■ **ASSIGNMENT**
In the entries below, find the line with "to (425, 233)" and the line with "to (323, 126)". Reproduce those two lines and every line between them exactly, and nothing more.

■ **ENTRIES PROVIDED**
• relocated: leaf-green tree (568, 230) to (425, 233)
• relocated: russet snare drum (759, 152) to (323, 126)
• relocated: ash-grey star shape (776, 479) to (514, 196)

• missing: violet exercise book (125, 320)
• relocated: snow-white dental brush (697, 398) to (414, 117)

--

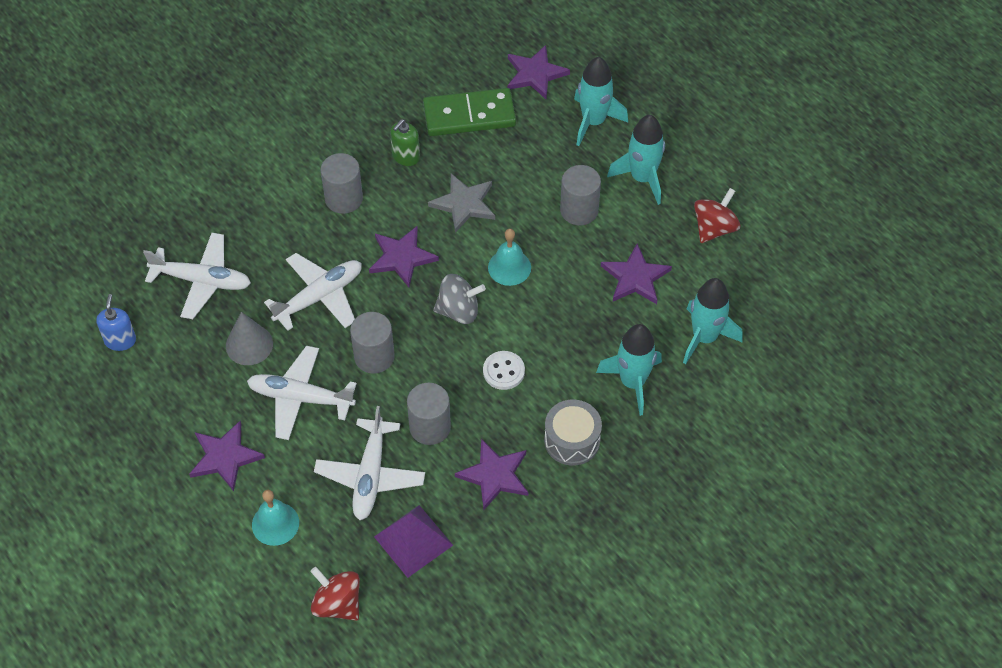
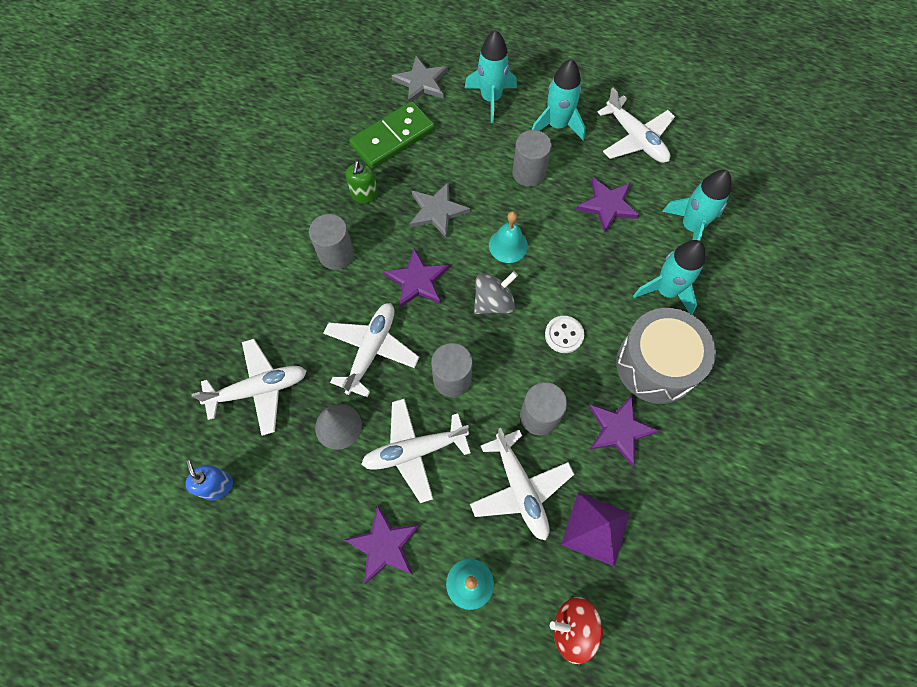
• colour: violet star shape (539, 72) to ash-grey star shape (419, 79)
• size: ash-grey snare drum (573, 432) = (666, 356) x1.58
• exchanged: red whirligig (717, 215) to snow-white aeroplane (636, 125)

--

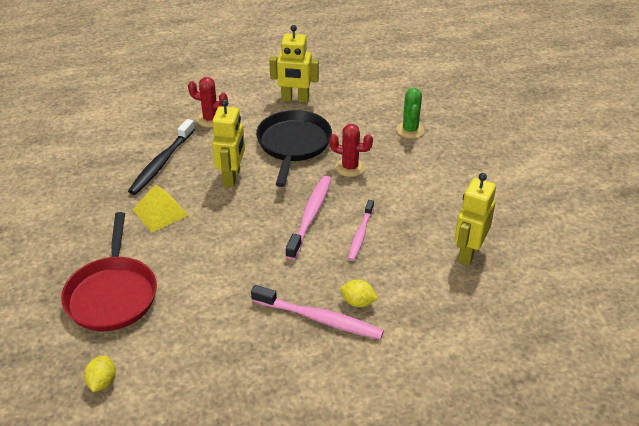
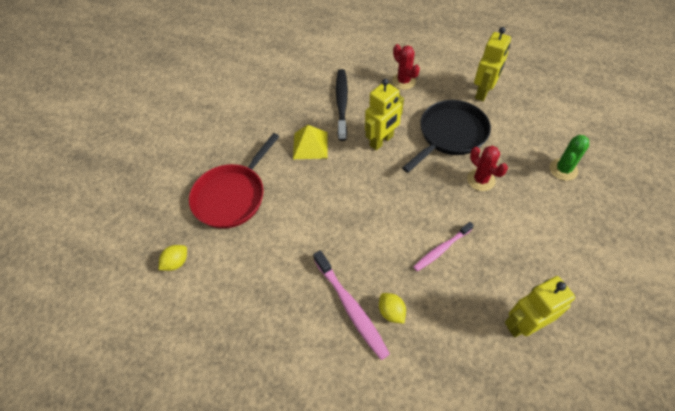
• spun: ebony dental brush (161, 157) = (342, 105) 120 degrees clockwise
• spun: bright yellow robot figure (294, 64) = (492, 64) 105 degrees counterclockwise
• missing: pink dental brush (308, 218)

■ **SOLUTION FOR THIS PROBLEM**
• relocated: leaf-green tree (568, 230) to (425, 233)
• relocated: russet snare drum (759, 152) to (323, 126)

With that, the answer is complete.